TASK INSTRUCTIONS. Type the data below again exactly. Omit all pictures.
--- THE RECORDS Enclosed Below ---
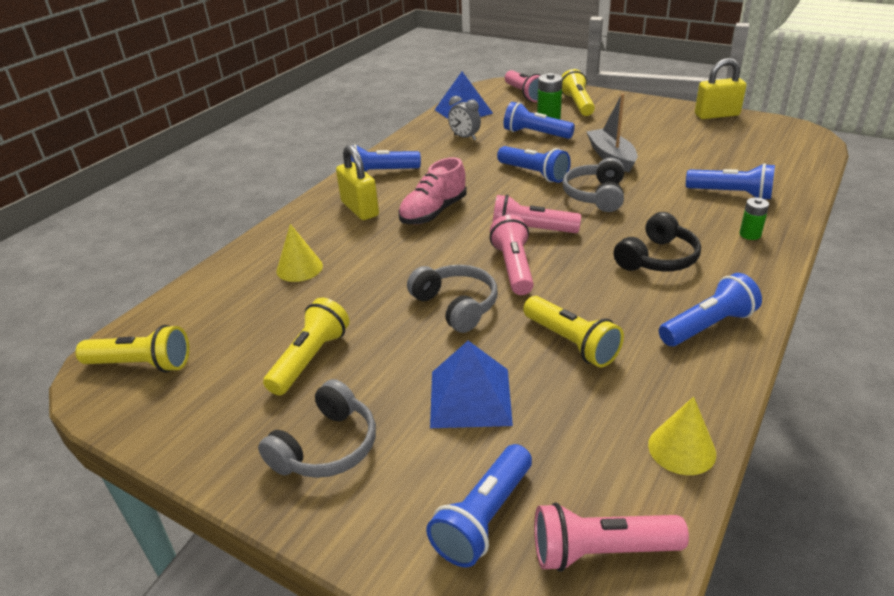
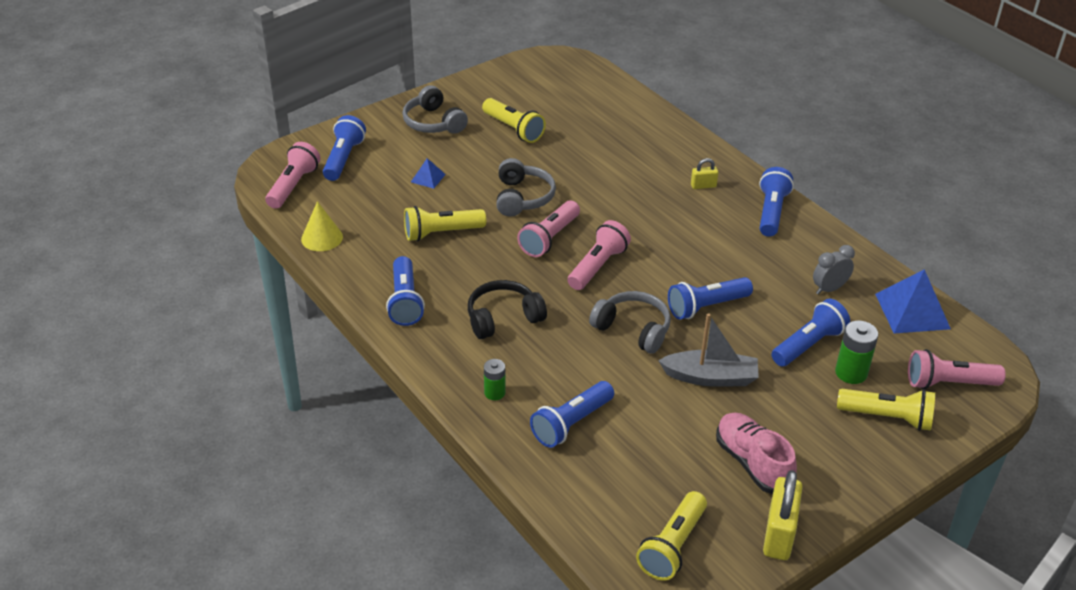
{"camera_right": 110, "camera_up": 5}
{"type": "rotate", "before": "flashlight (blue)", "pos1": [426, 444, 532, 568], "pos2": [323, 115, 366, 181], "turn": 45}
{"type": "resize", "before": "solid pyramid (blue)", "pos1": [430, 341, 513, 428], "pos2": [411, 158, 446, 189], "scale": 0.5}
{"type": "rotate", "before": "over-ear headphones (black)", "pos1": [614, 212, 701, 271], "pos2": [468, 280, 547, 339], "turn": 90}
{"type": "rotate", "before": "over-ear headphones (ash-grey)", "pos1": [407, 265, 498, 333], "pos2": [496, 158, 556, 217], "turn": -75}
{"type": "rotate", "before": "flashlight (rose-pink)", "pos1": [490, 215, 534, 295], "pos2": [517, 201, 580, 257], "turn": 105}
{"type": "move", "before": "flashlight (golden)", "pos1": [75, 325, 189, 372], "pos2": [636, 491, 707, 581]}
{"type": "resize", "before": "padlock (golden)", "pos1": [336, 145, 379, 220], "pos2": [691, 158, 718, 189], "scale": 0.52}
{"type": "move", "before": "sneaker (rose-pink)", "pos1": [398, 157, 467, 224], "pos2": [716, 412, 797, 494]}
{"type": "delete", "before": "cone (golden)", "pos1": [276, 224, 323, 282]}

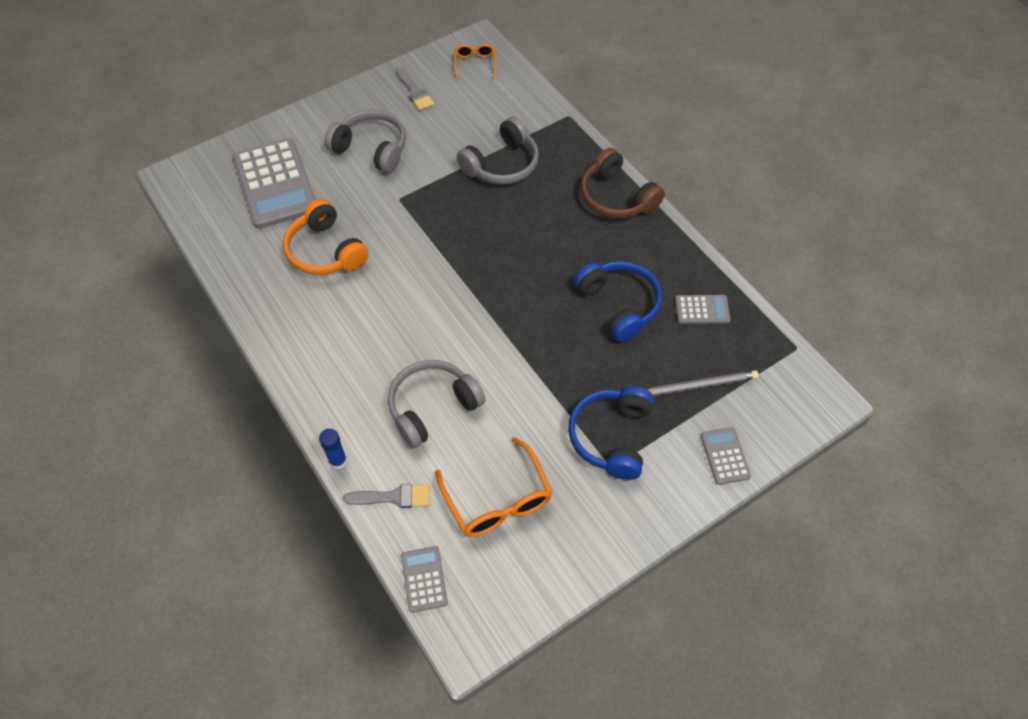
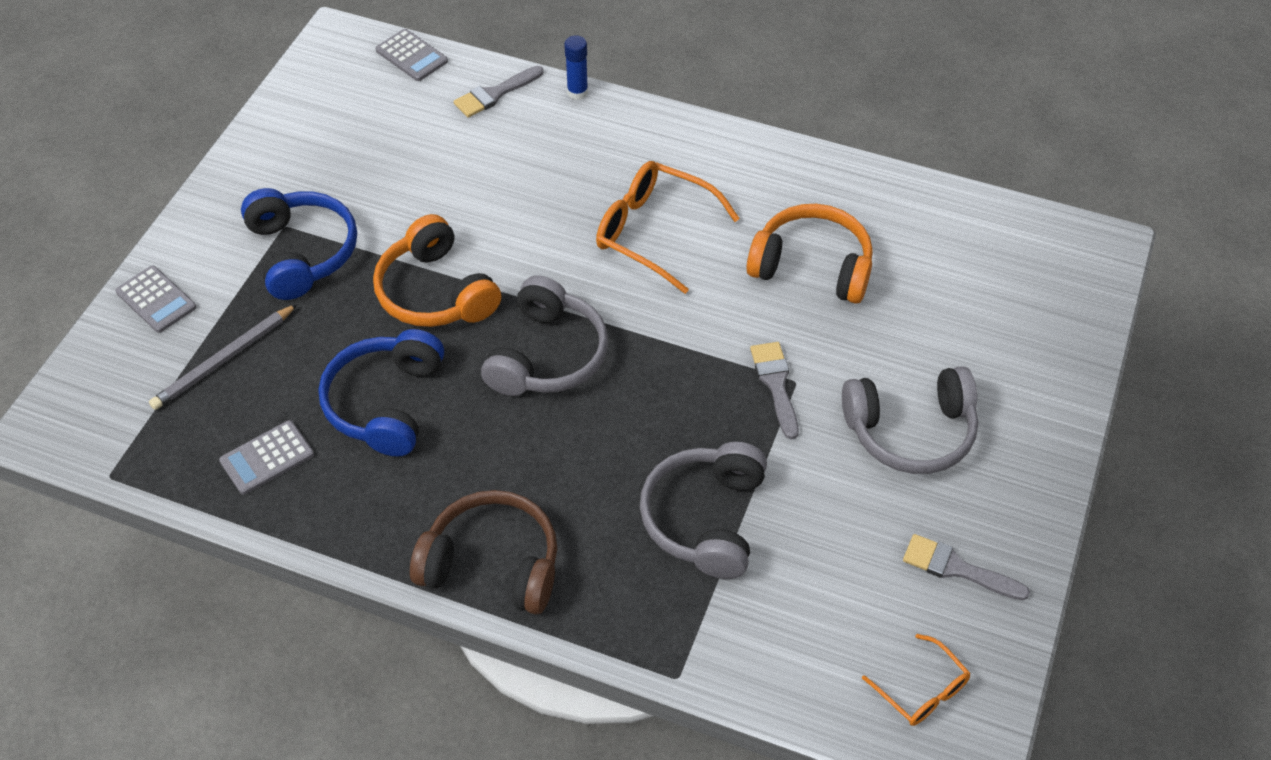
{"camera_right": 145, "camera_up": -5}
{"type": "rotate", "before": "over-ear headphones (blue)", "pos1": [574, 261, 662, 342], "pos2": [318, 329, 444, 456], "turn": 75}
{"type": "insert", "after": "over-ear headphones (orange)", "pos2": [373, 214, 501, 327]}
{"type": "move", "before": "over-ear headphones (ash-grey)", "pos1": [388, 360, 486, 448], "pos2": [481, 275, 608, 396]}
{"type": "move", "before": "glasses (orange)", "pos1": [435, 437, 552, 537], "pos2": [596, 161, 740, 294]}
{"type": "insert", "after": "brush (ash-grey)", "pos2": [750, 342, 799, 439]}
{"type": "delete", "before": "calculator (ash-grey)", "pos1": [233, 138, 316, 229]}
--- End of Enclosed THE RECORDS ---
RESULT OF THE TASK.
{"camera_right": 110, "camera_up": 5}
{"type": "rotate", "before": "flashlight (blue)", "pos1": [426, 444, 532, 568], "pos2": [323, 115, 366, 181], "turn": 45}
{"type": "resize", "before": "solid pyramid (blue)", "pos1": [430, 341, 513, 428], "pos2": [411, 158, 446, 189], "scale": 0.5}
{"type": "rotate", "before": "over-ear headphones (black)", "pos1": [614, 212, 701, 271], "pos2": [468, 280, 547, 339], "turn": 90}
{"type": "rotate", "before": "over-ear headphones (ash-grey)", "pos1": [407, 265, 498, 333], "pos2": [496, 158, 556, 217], "turn": -75}
{"type": "rotate", "before": "flashlight (rose-pink)", "pos1": [490, 215, 534, 295], "pos2": [517, 201, 580, 257], "turn": 105}
{"type": "move", "before": "flashlight (golden)", "pos1": [75, 325, 189, 372], "pos2": [636, 491, 707, 581]}
{"type": "resize", "before": "padlock (golden)", "pos1": [336, 145, 379, 220], "pos2": [691, 158, 718, 189], "scale": 0.52}
{"type": "move", "before": "sneaker (rose-pink)", "pos1": [398, 157, 467, 224], "pos2": [716, 412, 797, 494]}
{"type": "delete", "before": "cone (golden)", "pos1": [276, 224, 323, 282]}

{"camera_right": 145, "camera_up": -5}
{"type": "rotate", "before": "over-ear headphones (blue)", "pos1": [574, 261, 662, 342], "pos2": [318, 329, 444, 456], "turn": 75}
{"type": "insert", "after": "over-ear headphones (orange)", "pos2": [373, 214, 501, 327]}
{"type": "move", "before": "over-ear headphones (ash-grey)", "pos1": [388, 360, 486, 448], "pos2": [481, 275, 608, 396]}
{"type": "move", "before": "glasses (orange)", "pos1": [435, 437, 552, 537], "pos2": [596, 161, 740, 294]}
{"type": "insert", "after": "brush (ash-grey)", "pos2": [750, 342, 799, 439]}
{"type": "delete", "before": "calculator (ash-grey)", "pos1": [233, 138, 316, 229]}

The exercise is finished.